'''

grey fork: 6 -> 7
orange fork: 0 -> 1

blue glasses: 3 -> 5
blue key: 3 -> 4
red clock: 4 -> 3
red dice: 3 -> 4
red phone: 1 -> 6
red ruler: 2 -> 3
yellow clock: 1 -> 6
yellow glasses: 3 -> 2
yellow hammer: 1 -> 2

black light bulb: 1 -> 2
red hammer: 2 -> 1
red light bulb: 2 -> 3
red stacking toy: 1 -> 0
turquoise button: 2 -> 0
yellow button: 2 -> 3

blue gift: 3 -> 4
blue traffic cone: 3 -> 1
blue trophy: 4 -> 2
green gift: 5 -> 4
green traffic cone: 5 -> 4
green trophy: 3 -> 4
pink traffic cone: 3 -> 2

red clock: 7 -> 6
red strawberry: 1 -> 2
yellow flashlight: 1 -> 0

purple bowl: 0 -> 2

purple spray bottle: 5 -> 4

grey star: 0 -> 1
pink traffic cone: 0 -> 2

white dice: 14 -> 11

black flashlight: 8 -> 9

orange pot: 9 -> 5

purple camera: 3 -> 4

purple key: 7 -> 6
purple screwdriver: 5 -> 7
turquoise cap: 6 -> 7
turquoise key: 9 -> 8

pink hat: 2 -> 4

'''

#### Your goal
After locating the line with "blue traffic cone: 3 -> 1", output that line and every later one exactly, through the end of the entries above.

#### Answer space
blue traffic cone: 3 -> 1
blue trophy: 4 -> 2
green gift: 5 -> 4
green traffic cone: 5 -> 4
green trophy: 3 -> 4
pink traffic cone: 3 -> 2

red clock: 7 -> 6
red strawberry: 1 -> 2
yellow flashlight: 1 -> 0

purple bowl: 0 -> 2

purple spray bottle: 5 -> 4

grey star: 0 -> 1
pink traffic cone: 0 -> 2

white dice: 14 -> 11

black flashlight: 8 -> 9

orange pot: 9 -> 5

purple camera: 3 -> 4

purple key: 7 -> 6
purple screwdriver: 5 -> 7
turquoise cap: 6 -> 7
turquoise key: 9 -> 8

pink hat: 2 -> 4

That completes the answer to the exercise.